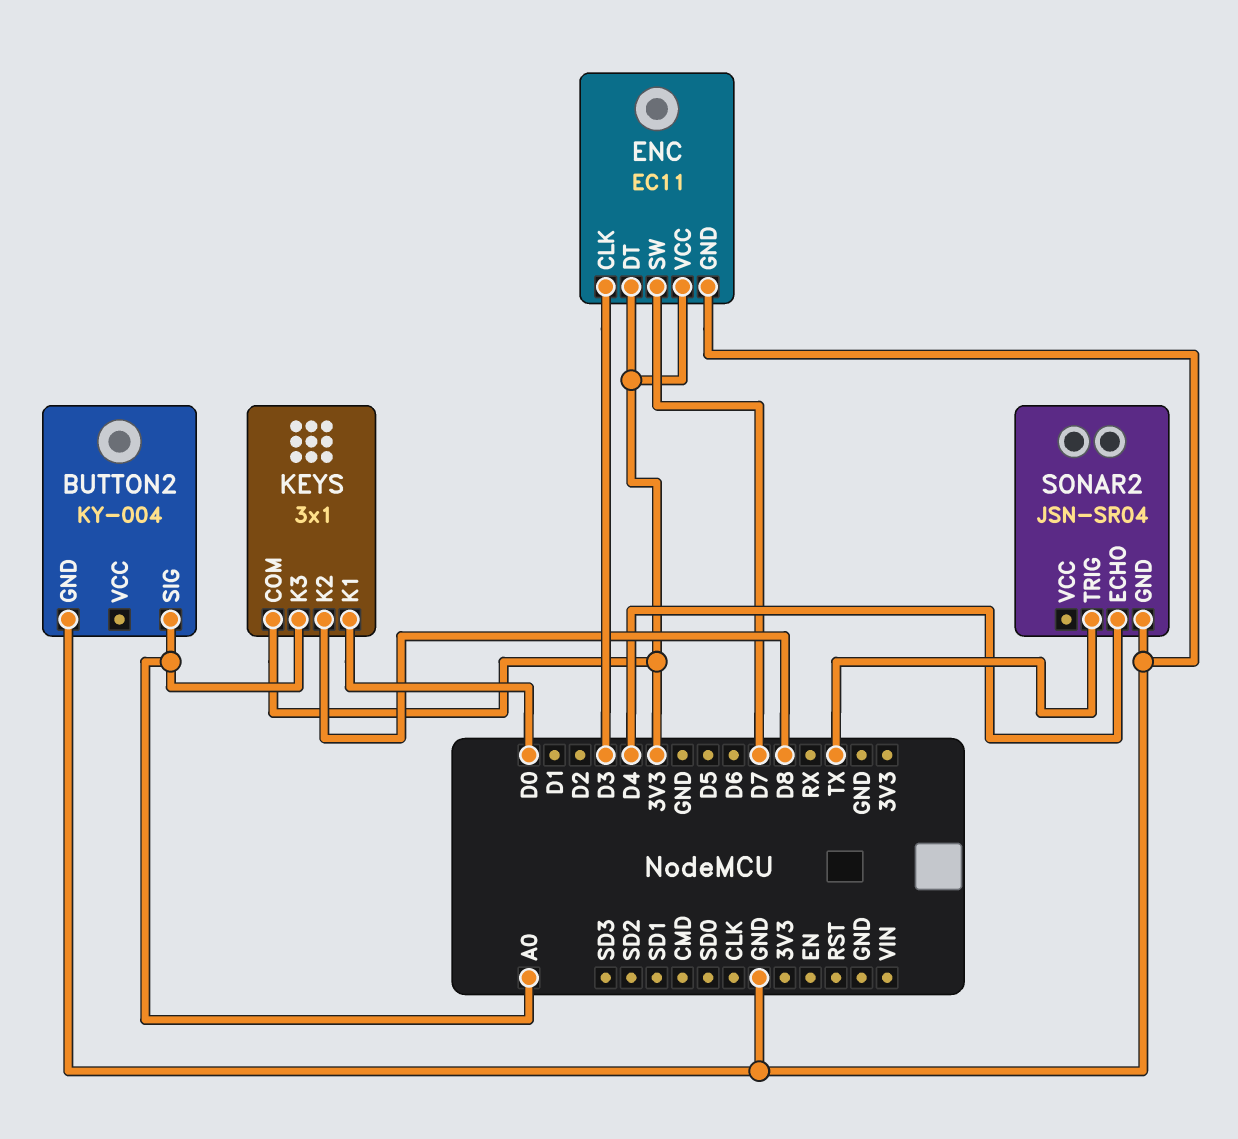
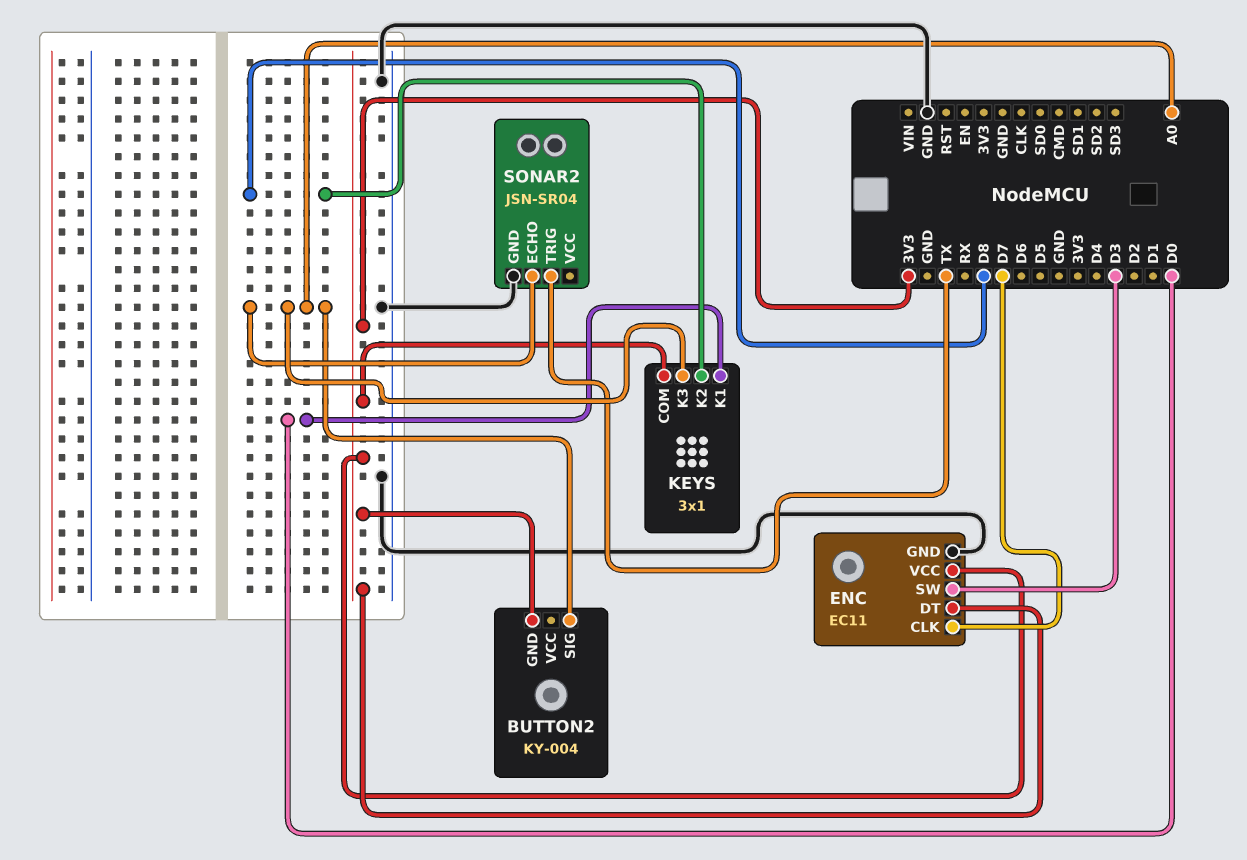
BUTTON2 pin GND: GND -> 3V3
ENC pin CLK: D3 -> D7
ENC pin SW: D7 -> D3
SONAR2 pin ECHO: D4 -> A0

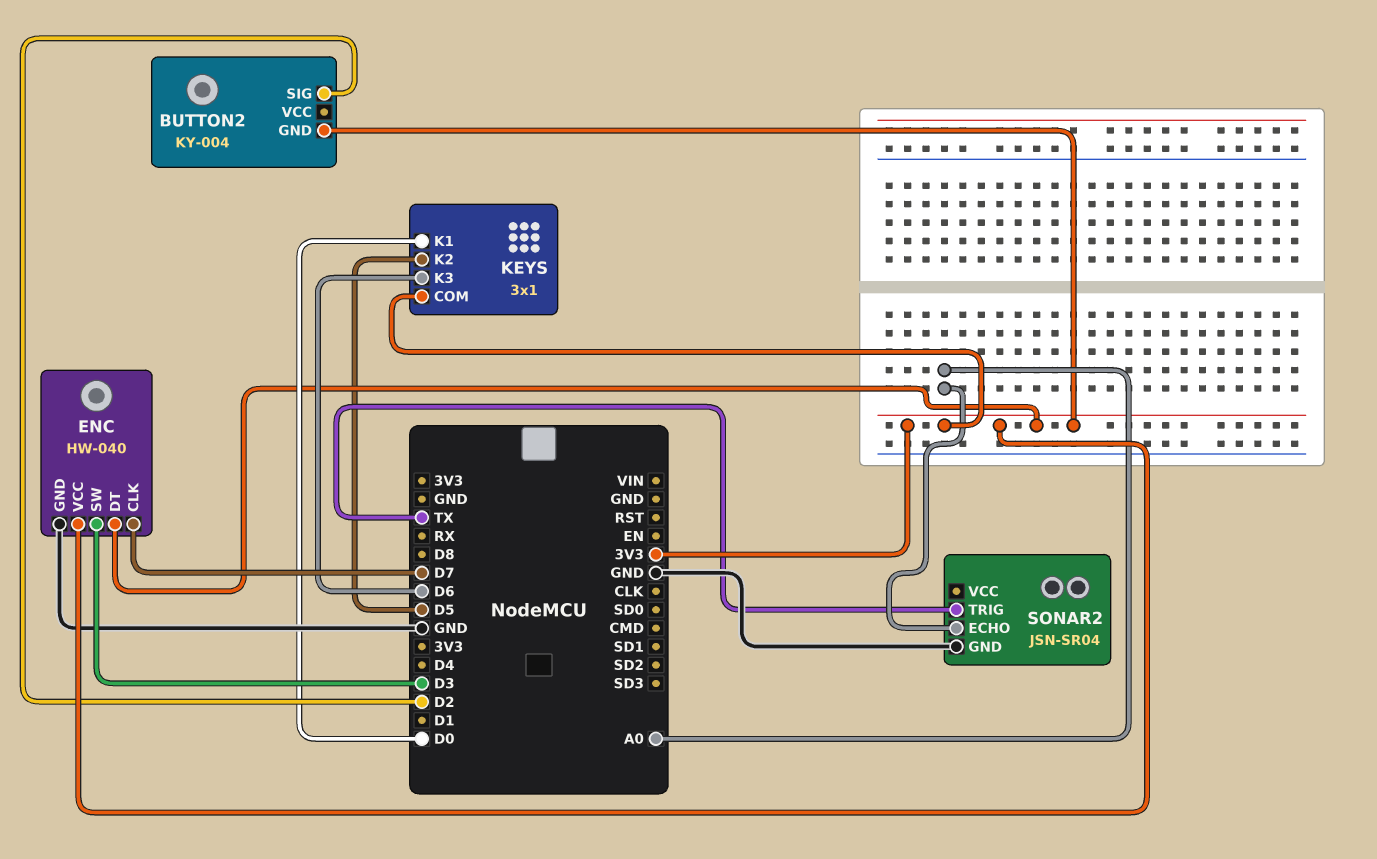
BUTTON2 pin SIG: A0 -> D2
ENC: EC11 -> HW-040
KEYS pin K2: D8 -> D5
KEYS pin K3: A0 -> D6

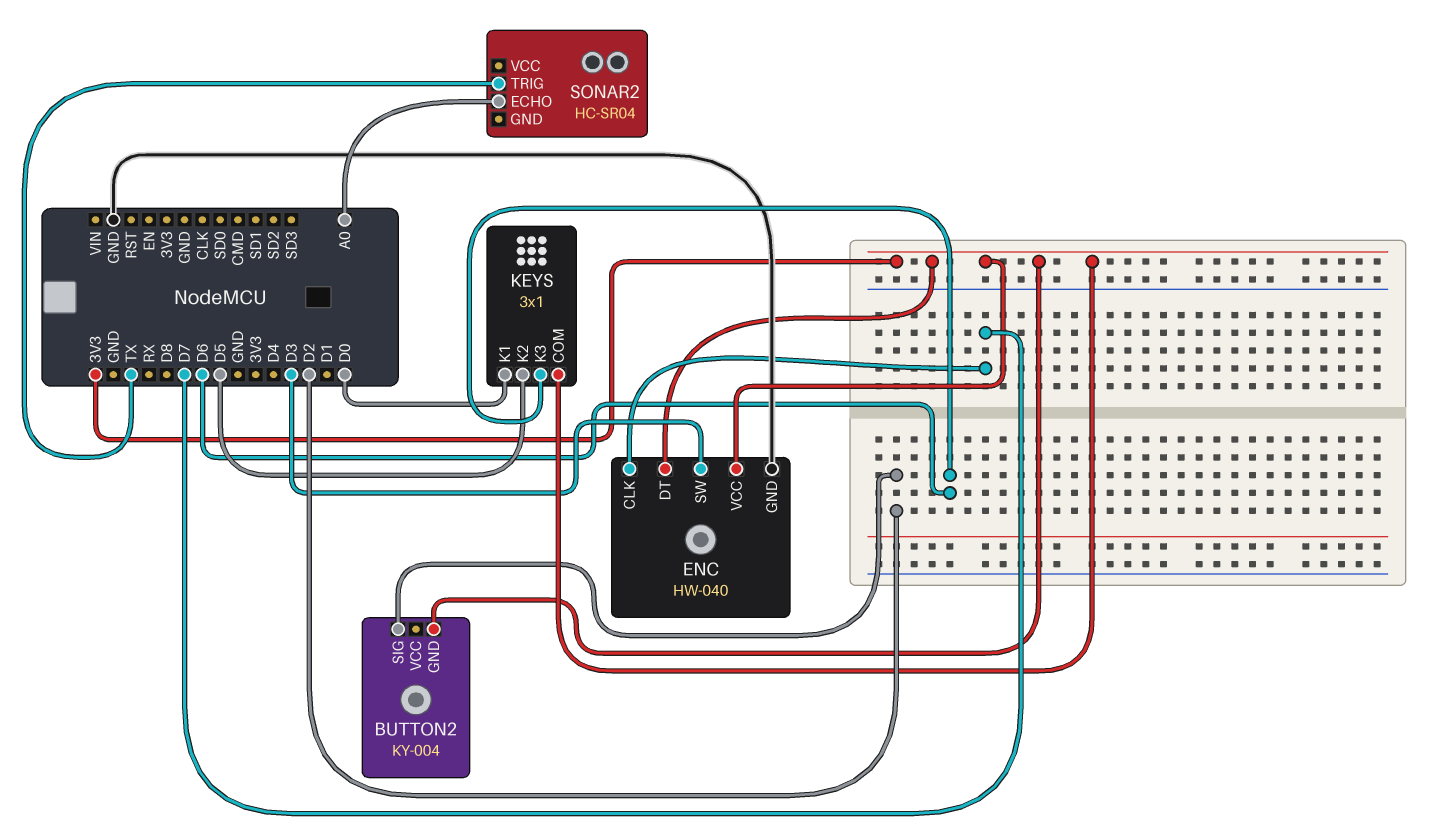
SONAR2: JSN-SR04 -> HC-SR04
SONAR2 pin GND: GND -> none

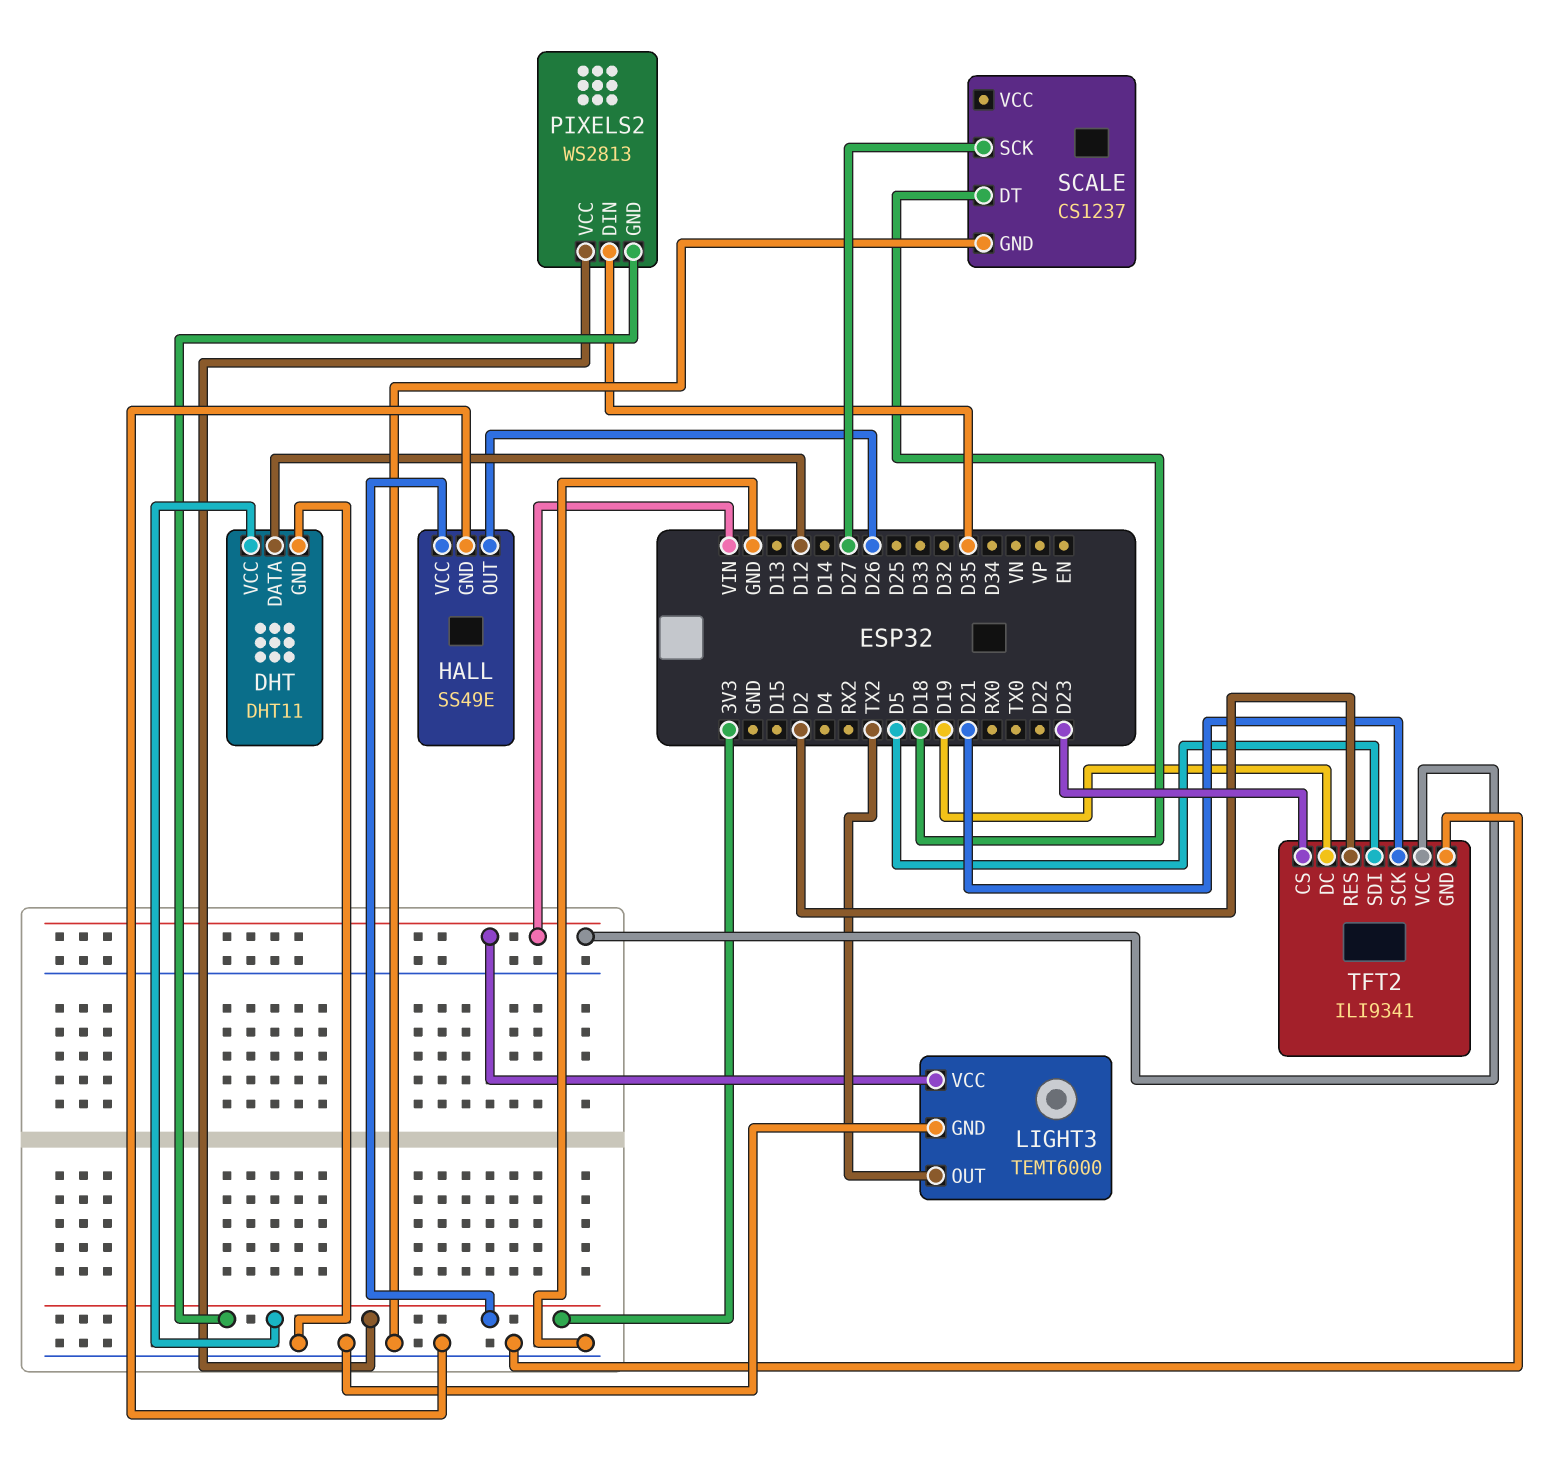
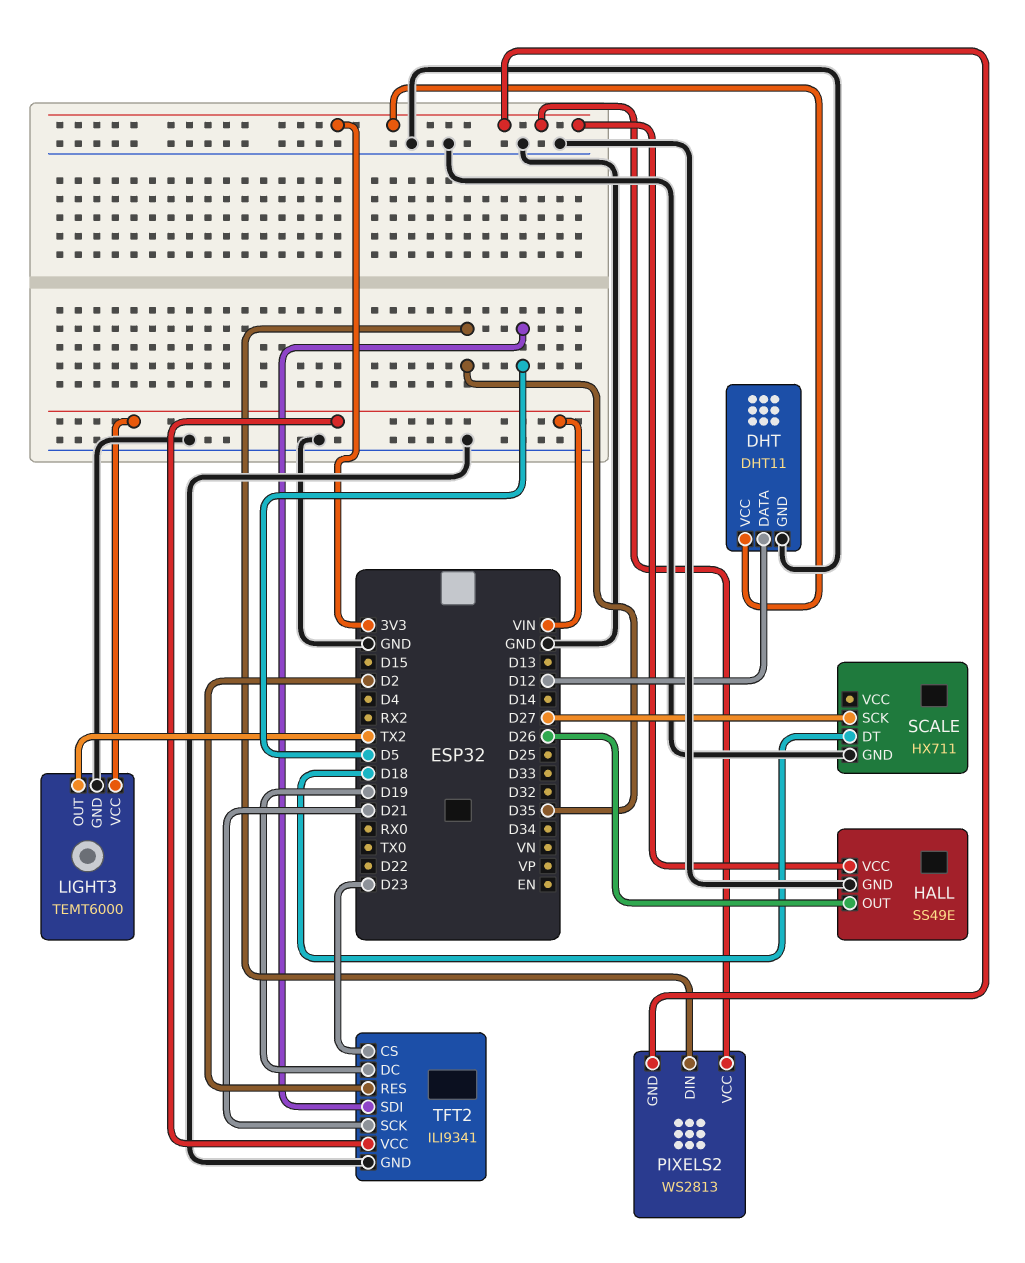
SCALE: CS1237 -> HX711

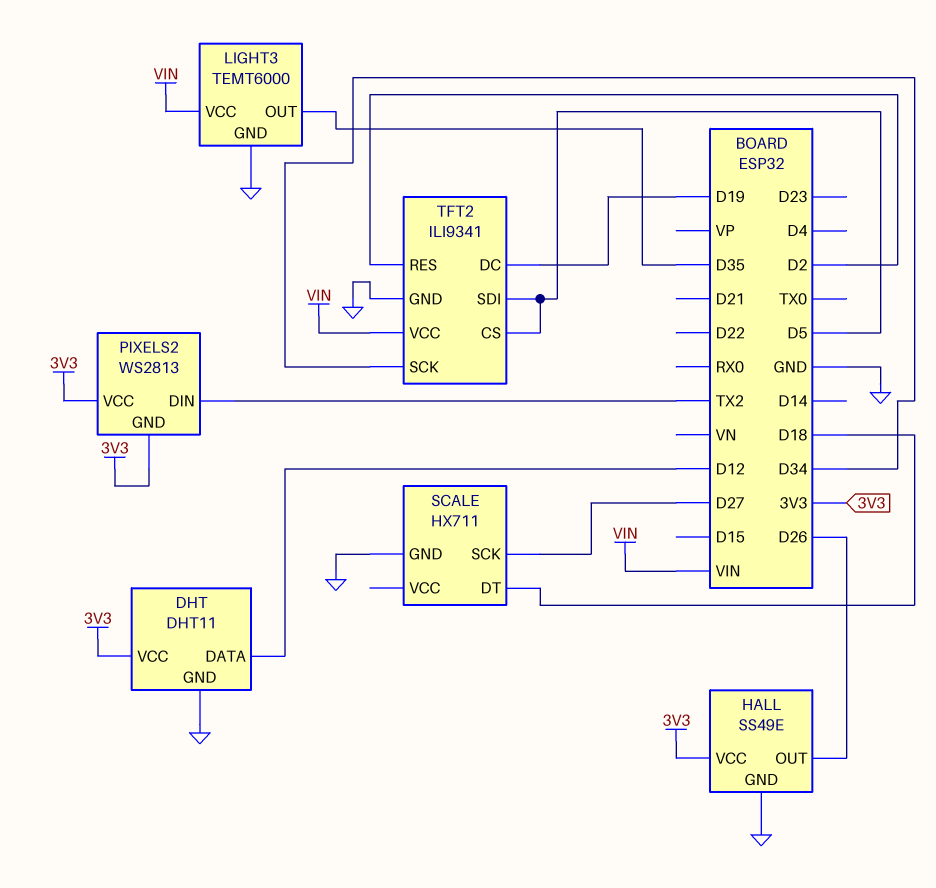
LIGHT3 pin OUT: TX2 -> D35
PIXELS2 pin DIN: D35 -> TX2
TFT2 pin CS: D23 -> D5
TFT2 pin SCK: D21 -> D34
____
§ **WHAT IS NEEDED**:
When you copy the listing above, reproduce every line exactly and skip the images.

§ **EXERCISE SOLUTION**:
BUTTON2 pin GND: GND -> 3V3
ENC pin CLK: D3 -> D7
ENC pin SW: D7 -> D3
SONAR2 pin ECHO: D4 -> A0

BUTTON2 pin SIG: A0 -> D2
ENC: EC11 -> HW-040
KEYS pin K2: D8 -> D5
KEYS pin K3: A0 -> D6

SONAR2: JSN-SR04 -> HC-SR04
SONAR2 pin GND: GND -> none

SCALE: CS1237 -> HX711

LIGHT3 pin OUT: TX2 -> D35
PIXELS2 pin DIN: D35 -> TX2
TFT2 pin CS: D23 -> D5
TFT2 pin SCK: D21 -> D34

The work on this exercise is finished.